• [HOW TO COMPLETE THIS TASK]:
Take the listing below and print exactly the lines starting at the line containing "in_second: [491, 82, 32, 38]" and ending at the line containing "now: calculator (purple)", both ends included, and no others.

• [PROVIDED INFORMATION]:
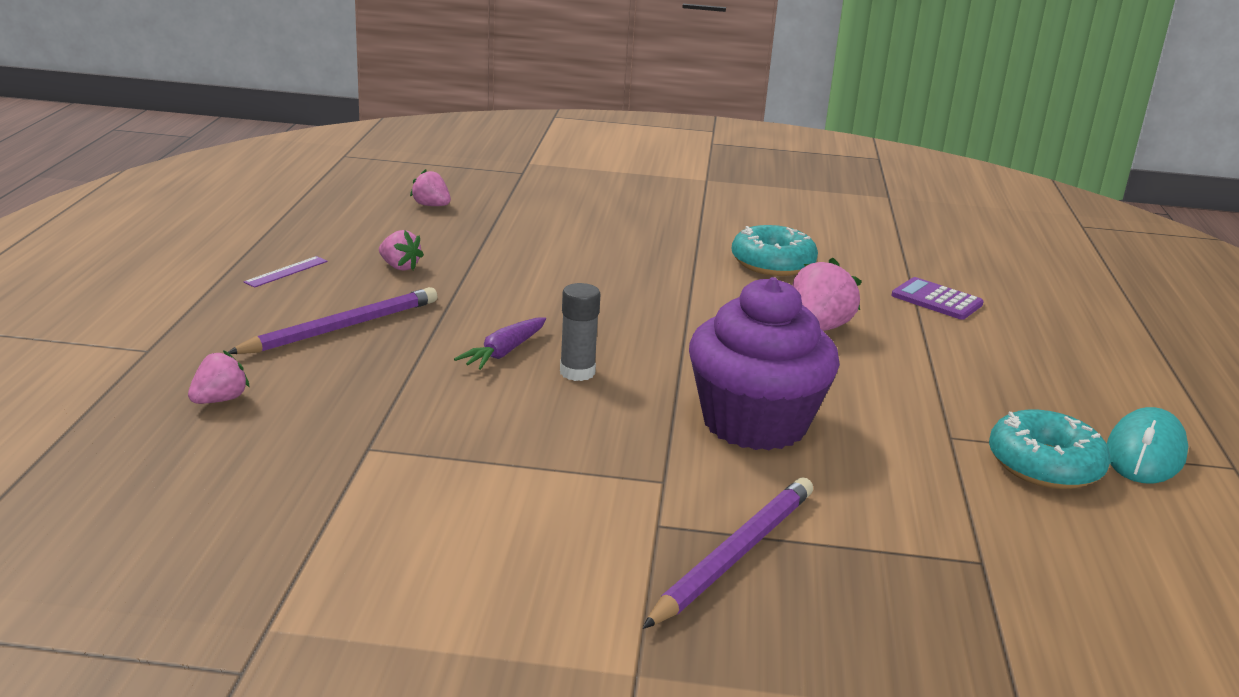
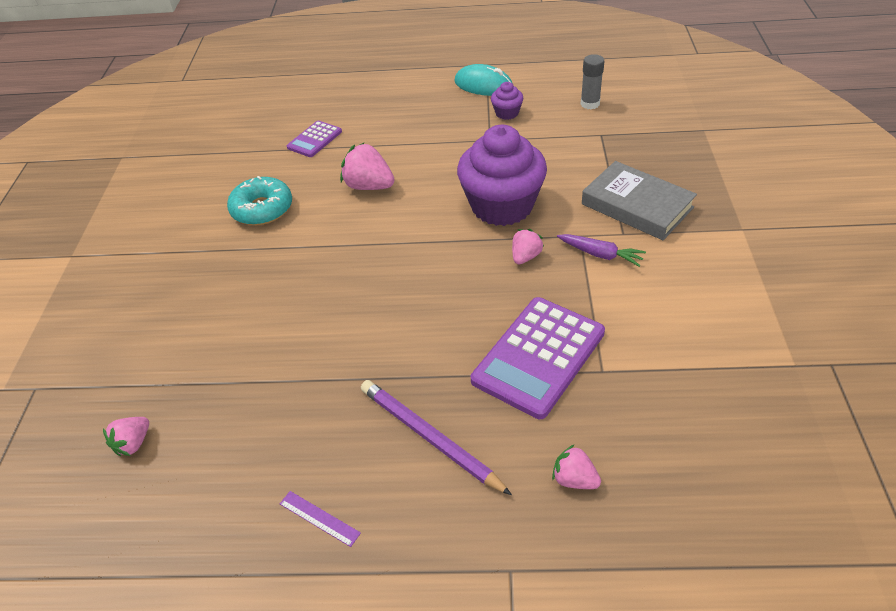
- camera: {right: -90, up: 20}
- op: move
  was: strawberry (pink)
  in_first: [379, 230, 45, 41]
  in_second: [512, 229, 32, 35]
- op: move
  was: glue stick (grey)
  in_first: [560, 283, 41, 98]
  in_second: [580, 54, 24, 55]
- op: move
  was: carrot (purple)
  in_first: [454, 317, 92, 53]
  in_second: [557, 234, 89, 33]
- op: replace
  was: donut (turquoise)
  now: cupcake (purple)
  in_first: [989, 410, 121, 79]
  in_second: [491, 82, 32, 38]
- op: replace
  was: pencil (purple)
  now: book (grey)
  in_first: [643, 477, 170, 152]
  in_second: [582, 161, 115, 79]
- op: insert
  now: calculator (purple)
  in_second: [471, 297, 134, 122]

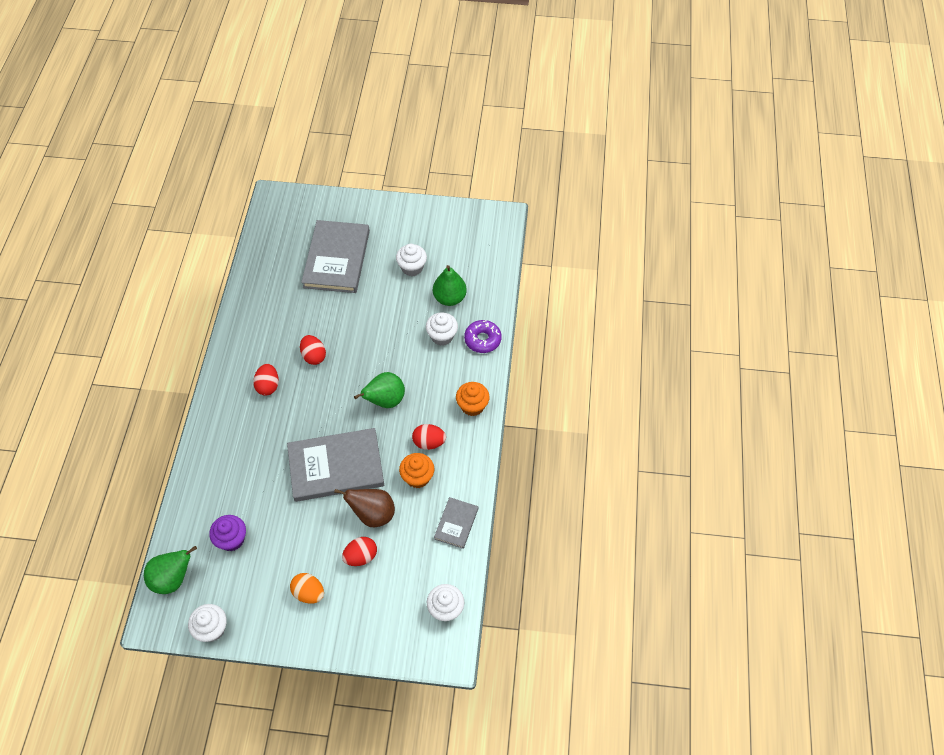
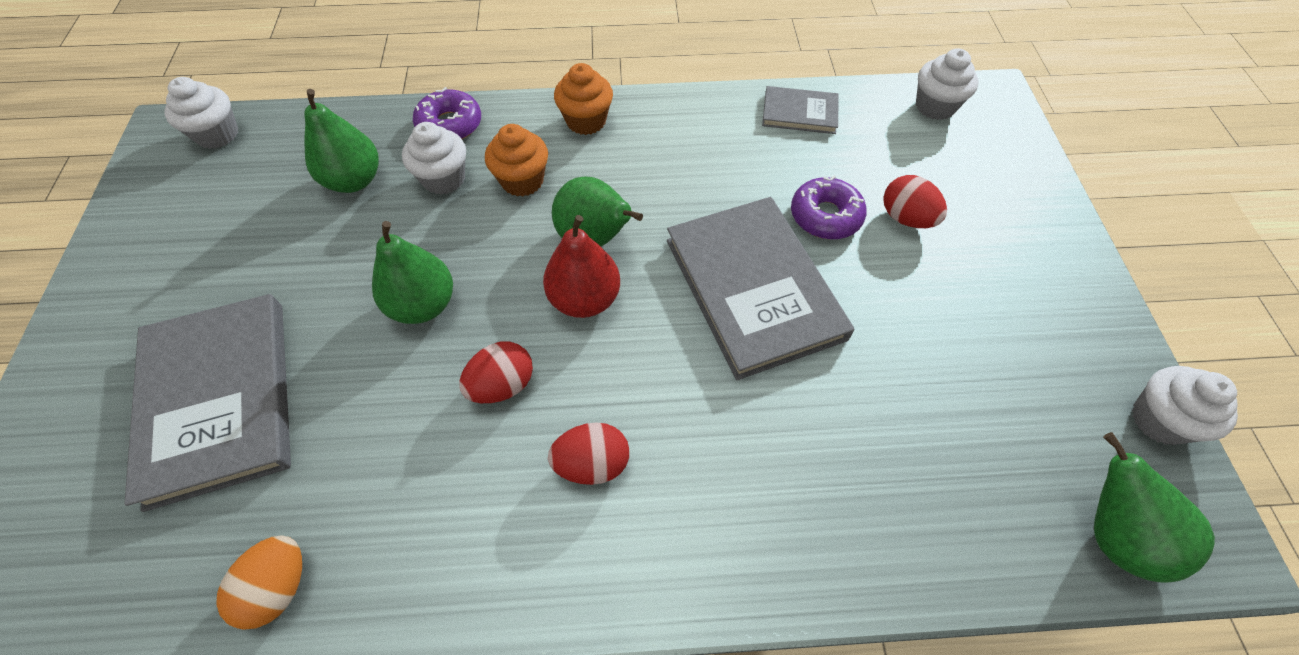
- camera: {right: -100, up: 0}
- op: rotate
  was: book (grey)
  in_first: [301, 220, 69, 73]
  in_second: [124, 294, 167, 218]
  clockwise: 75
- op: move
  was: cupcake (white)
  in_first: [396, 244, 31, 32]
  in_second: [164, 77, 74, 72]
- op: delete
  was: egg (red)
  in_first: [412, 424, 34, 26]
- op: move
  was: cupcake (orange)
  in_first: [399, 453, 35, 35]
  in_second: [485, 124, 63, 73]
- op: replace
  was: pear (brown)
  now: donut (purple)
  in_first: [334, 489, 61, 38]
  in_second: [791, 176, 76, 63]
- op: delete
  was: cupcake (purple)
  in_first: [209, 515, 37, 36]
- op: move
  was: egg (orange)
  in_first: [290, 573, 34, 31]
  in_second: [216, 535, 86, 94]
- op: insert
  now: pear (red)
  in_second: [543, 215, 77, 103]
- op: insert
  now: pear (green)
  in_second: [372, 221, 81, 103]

---

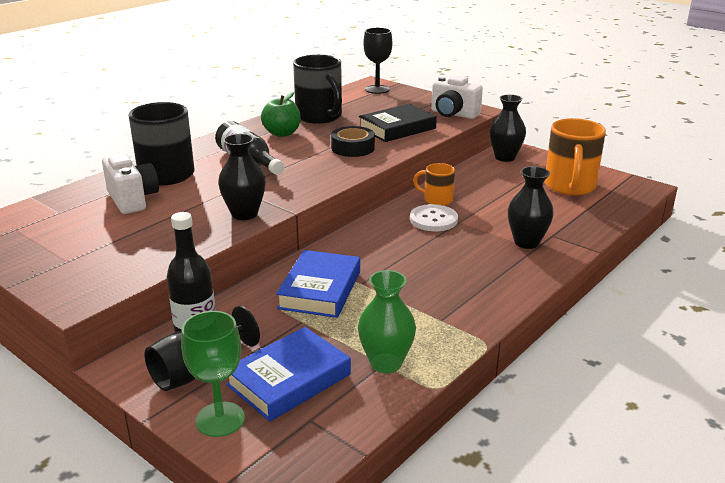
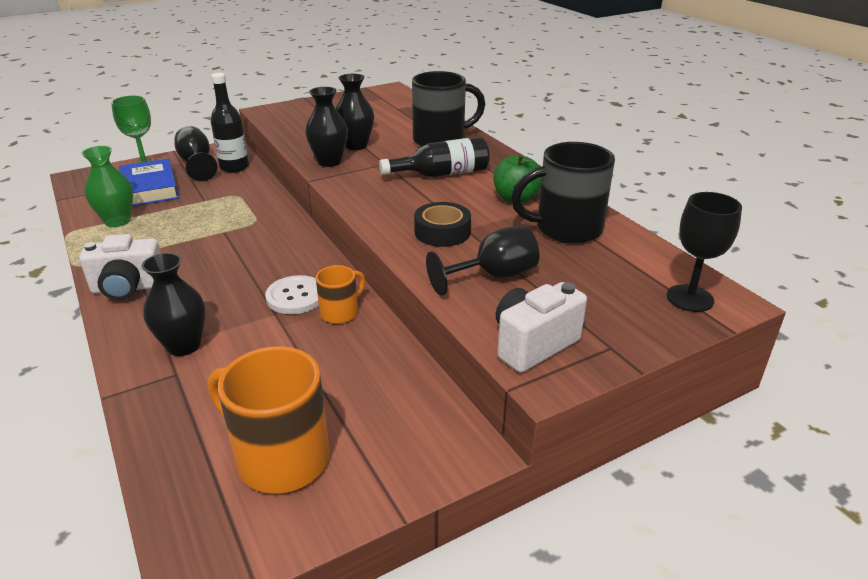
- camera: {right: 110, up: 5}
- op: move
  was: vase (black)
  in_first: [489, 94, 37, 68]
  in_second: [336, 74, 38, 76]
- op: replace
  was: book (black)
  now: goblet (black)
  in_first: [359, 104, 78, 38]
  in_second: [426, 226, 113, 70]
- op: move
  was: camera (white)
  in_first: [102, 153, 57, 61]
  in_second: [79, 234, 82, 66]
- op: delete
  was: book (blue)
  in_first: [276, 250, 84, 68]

...

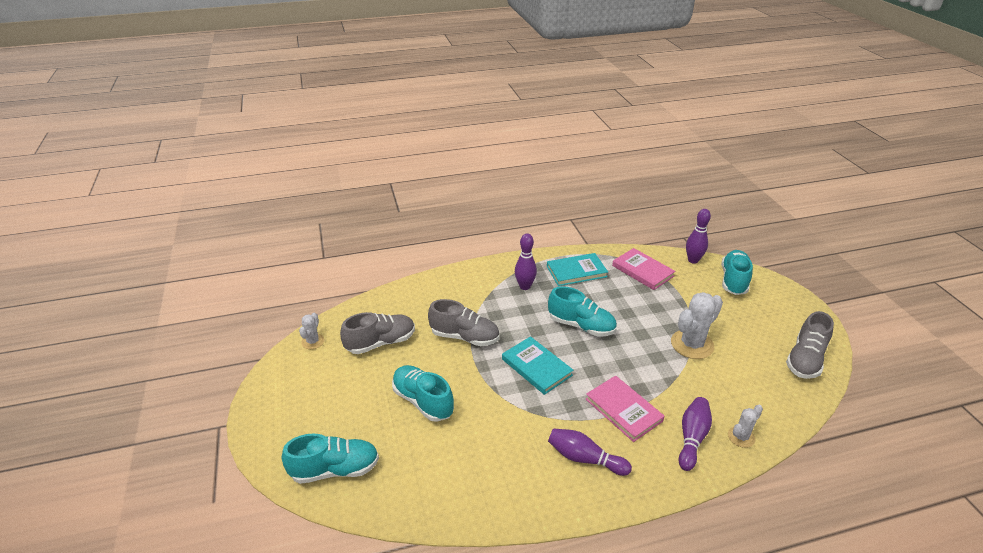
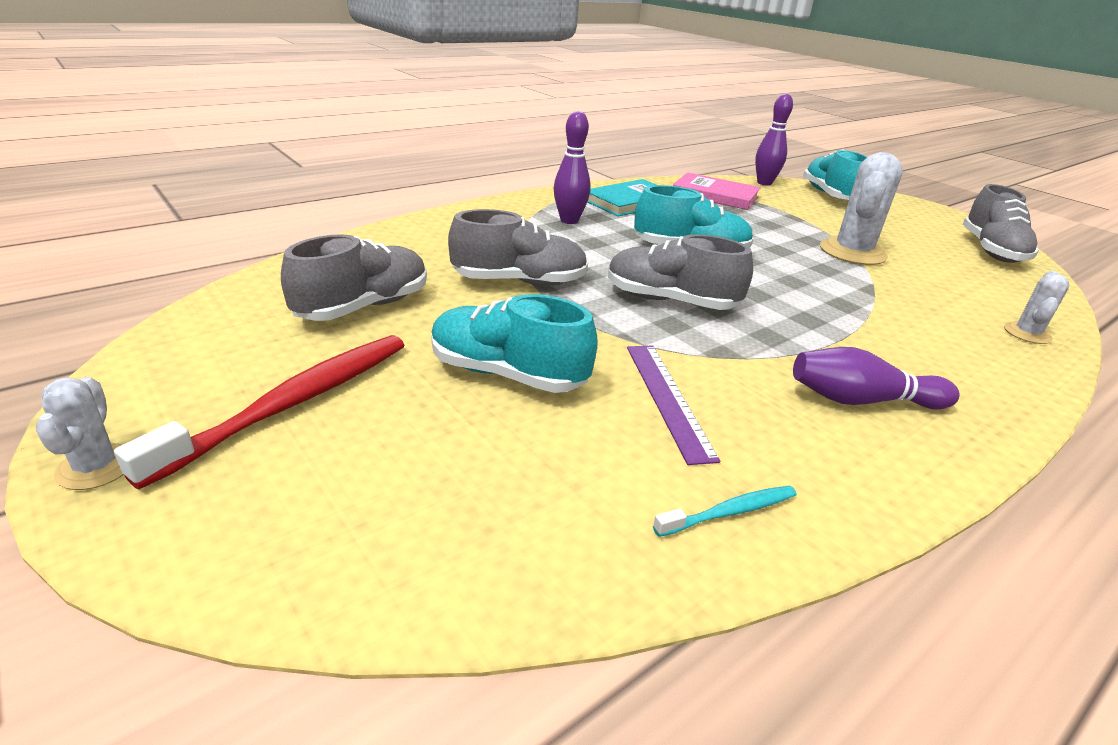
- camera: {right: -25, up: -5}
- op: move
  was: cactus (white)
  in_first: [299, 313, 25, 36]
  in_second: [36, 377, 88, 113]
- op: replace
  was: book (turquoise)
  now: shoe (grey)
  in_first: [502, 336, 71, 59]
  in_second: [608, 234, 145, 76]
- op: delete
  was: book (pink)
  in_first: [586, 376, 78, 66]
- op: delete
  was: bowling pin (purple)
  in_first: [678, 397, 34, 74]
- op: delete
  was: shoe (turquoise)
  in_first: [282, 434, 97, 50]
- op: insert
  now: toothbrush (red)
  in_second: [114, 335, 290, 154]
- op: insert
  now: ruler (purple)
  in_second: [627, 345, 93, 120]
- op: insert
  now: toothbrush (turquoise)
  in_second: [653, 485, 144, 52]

• [REPLY TO THE TASK]:
  in_second: [491, 82, 32, 38]
- op: replace
  was: pencil (purple)
  now: book (grey)
  in_first: [643, 477, 170, 152]
  in_second: [582, 161, 115, 79]
- op: insert
  now: calculator (purple)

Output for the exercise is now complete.